| Data extract |
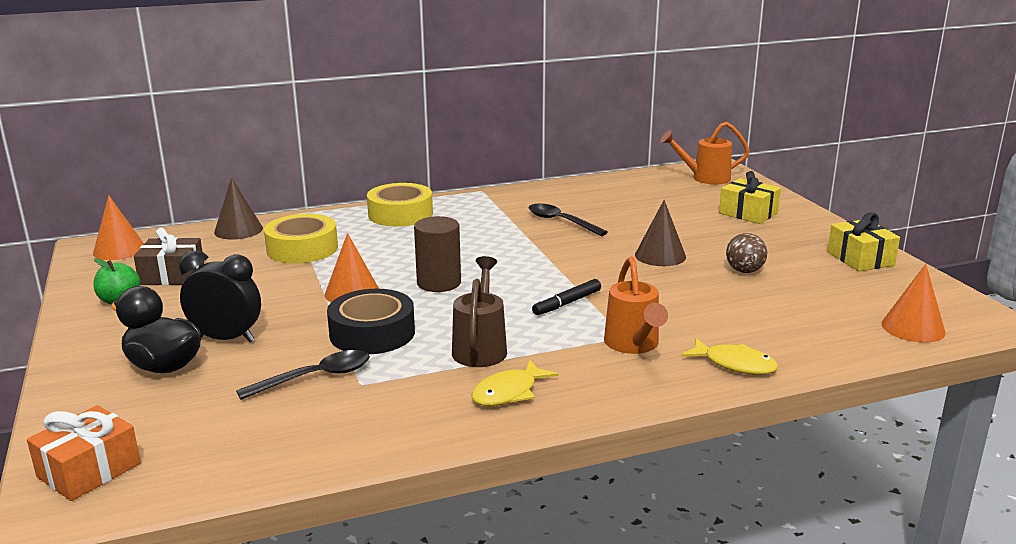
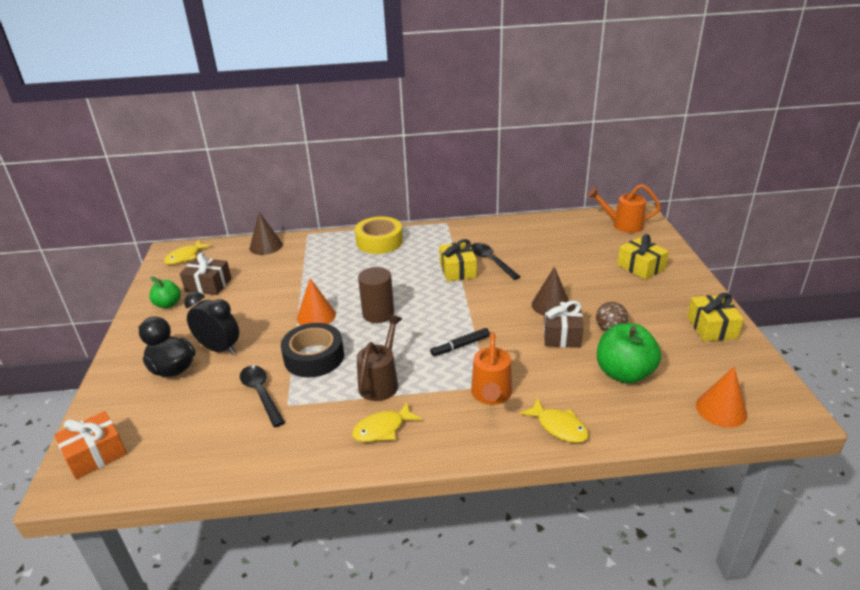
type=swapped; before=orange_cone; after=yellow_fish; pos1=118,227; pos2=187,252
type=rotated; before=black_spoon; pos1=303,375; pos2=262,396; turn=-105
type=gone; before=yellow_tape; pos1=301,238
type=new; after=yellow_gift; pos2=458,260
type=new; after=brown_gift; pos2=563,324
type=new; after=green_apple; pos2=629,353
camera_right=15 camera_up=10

| Problem details |
Pictures are to be left out. Everything else in the records above gets repeated exactly.

| Exercise solution |
type=swapped; before=orange_cone; after=yellow_fish; pos1=118,227; pos2=187,252
type=rotated; before=black_spoon; pos1=303,375; pos2=262,396; turn=-105
type=gone; before=yellow_tape; pos1=301,238
type=new; after=yellow_gift; pos2=458,260
type=new; after=brown_gift; pos2=563,324
type=new; after=green_apple; pos2=629,353
camera_right=15 camera_up=10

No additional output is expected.